# YOUR OBJECTIVE
In your reply, print every line of the listing exactly and omit all images.
# # # # # # #
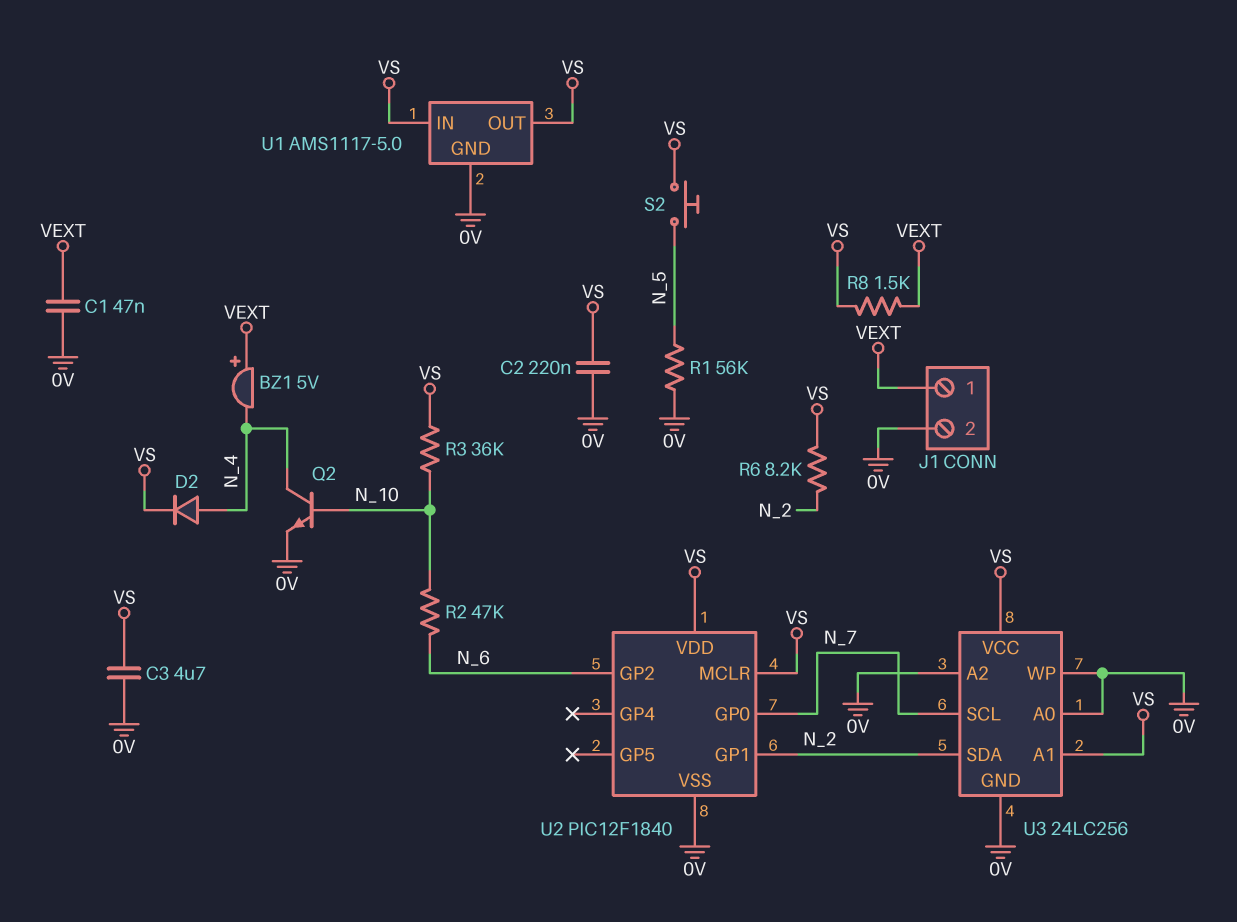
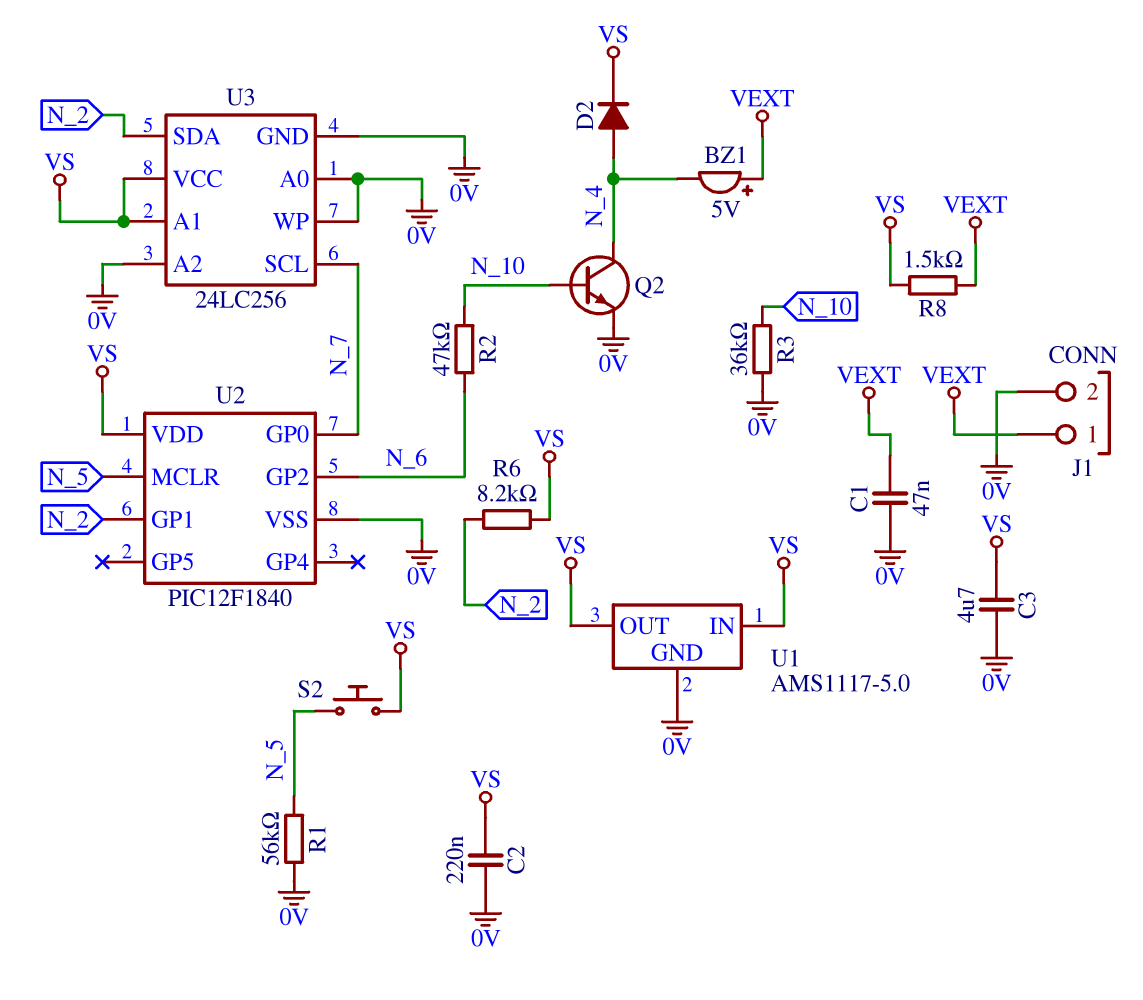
R3: 36k (N_10, VS) -> 36k (0V, N_10)
U2 pin MCLR: VS -> N_5

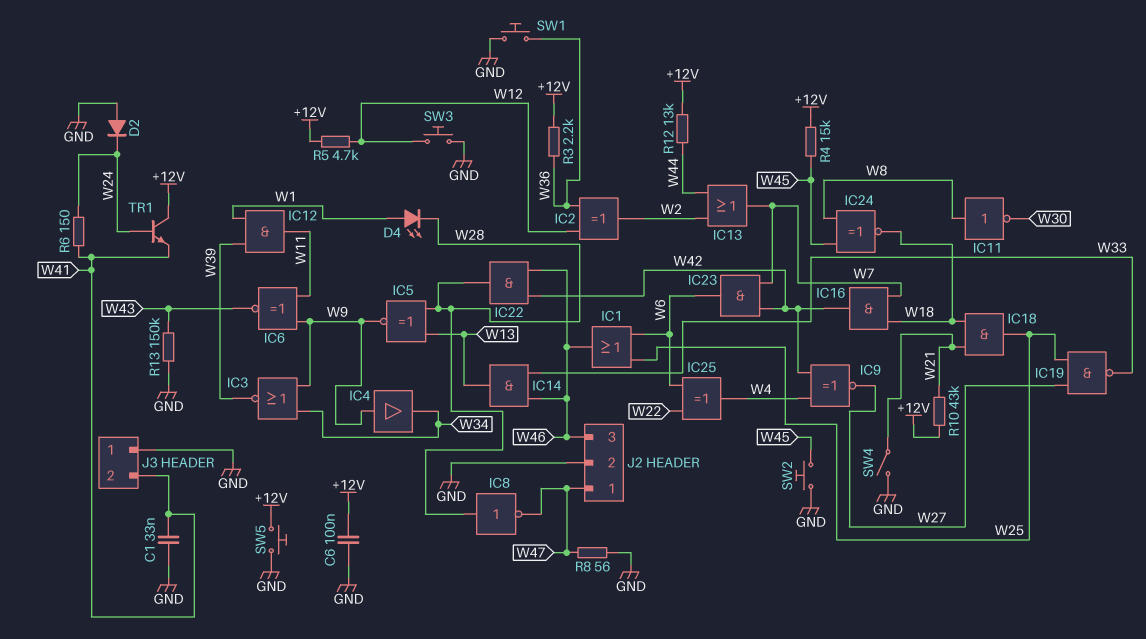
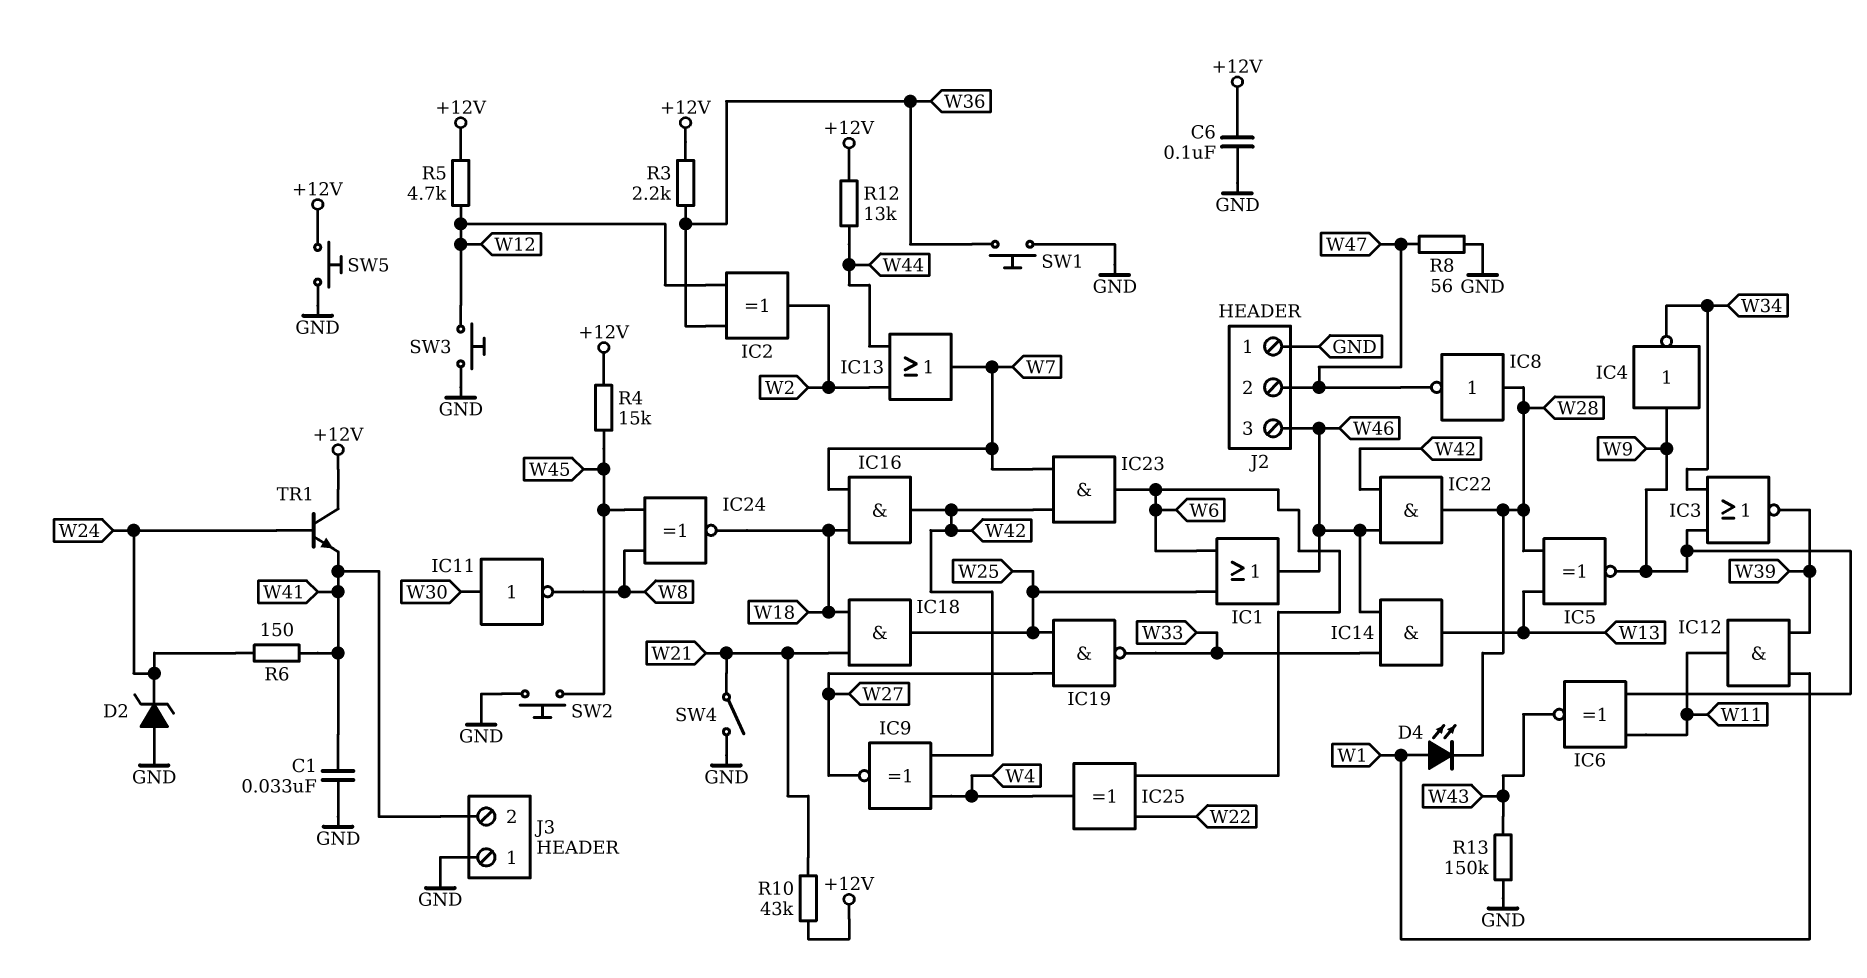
D2: diode (A GND, K W24) -> zener (A GND, K W24)
IC4: buffer (in W9, out W34) -> NOT (in W9, out W34)
IC11: NOT (in W8, out W30) -> NOT (in W30, out W8)
J2 pin 1: W47 -> GND
J2 pin 2: GND -> W47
# # # # # # #
# TASK SOLUTION
R3: 36k (N_10, VS) -> 36k (0V, N_10)
U2 pin MCLR: VS -> N_5

D2: diode (A GND, K W24) -> zener (A GND, K W24)
IC4: buffer (in W9, out W34) -> NOT (in W9, out W34)
IC11: NOT (in W8, out W30) -> NOT (in W30, out W8)
J2 pin 1: W47 -> GND
J2 pin 2: GND -> W47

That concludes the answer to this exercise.